* _ACTIVITY_:
After locating the line that contains "black arrow: (81, 108) -> (108, 135), moved" in the data below, set down exactly that line and each one after it through the line that contains "black line: (110, 113)", and nothing more.

* _MATERIAL FOR THE TASK_:
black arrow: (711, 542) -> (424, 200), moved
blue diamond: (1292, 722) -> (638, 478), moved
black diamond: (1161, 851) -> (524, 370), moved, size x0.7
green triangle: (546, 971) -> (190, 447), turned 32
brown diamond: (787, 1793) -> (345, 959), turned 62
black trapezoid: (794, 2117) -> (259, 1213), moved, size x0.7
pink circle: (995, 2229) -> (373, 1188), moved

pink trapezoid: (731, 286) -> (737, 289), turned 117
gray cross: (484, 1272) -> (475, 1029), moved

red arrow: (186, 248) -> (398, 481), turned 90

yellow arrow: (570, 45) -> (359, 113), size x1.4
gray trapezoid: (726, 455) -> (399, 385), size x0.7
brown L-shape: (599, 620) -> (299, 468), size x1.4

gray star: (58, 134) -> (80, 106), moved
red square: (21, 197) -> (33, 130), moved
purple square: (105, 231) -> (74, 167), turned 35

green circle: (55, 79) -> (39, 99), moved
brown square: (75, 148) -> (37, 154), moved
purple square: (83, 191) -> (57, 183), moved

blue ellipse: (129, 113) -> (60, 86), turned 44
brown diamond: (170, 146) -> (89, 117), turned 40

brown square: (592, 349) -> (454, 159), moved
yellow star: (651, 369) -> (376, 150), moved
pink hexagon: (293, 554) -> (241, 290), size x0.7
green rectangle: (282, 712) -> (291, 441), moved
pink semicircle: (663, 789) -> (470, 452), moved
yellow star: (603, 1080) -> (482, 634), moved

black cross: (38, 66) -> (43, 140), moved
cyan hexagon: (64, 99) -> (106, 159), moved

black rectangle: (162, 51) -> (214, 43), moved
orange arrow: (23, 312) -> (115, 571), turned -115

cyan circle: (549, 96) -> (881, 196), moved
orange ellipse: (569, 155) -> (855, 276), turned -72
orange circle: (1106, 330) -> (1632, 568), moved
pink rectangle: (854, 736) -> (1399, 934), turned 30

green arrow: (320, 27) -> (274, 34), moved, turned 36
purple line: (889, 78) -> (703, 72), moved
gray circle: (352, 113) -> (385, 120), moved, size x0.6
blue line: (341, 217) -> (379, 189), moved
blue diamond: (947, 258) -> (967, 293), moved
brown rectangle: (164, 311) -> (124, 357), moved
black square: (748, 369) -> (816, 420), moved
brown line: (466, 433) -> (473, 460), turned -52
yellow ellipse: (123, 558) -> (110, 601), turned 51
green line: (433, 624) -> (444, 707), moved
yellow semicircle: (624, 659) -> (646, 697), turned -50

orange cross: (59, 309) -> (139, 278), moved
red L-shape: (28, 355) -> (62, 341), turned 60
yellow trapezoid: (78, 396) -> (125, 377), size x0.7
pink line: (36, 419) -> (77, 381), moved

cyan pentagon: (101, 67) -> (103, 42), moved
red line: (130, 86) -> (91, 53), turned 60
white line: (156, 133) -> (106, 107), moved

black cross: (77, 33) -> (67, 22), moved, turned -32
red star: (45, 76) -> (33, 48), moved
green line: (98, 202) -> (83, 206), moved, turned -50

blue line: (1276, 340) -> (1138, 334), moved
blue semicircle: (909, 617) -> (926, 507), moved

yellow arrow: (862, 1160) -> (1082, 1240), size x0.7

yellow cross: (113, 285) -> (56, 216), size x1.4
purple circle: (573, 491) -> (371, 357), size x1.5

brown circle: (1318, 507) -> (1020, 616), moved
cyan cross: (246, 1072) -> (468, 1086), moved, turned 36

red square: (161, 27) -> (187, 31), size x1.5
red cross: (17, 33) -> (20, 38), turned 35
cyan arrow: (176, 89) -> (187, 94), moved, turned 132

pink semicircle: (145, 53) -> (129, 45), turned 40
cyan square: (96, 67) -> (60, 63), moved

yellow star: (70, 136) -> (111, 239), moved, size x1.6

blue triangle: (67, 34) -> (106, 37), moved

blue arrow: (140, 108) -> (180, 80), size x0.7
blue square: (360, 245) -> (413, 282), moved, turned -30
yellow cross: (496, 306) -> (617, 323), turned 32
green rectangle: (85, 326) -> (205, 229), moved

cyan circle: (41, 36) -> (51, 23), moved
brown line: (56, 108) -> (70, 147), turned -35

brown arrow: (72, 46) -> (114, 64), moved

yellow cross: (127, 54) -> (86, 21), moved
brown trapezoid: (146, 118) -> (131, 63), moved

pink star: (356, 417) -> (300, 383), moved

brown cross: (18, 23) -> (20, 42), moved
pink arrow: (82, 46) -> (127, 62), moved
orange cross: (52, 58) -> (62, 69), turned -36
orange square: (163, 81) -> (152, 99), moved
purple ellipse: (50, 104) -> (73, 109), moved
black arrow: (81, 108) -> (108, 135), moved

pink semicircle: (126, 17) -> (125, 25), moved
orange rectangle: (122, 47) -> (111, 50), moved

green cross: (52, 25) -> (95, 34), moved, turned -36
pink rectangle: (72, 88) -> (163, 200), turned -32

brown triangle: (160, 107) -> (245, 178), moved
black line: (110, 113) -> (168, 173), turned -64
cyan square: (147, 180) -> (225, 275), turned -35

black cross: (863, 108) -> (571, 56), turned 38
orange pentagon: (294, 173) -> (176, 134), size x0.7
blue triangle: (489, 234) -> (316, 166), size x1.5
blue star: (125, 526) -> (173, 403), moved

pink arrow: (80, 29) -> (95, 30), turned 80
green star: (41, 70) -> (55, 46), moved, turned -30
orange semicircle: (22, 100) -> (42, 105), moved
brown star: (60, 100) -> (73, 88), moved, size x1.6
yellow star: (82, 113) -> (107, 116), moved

* _RESPONSE AREA_:
black arrow: (81, 108) -> (108, 135), moved

pink semicircle: (126, 17) -> (125, 25), moved
orange rectangle: (122, 47) -> (111, 50), moved

green cross: (52, 25) -> (95, 34), moved, turned -36
pink rectangle: (72, 88) -> (163, 200), turned -32

brown triangle: (160, 107) -> (245, 178), moved
black line: (110, 113) -> (168, 173), turned -64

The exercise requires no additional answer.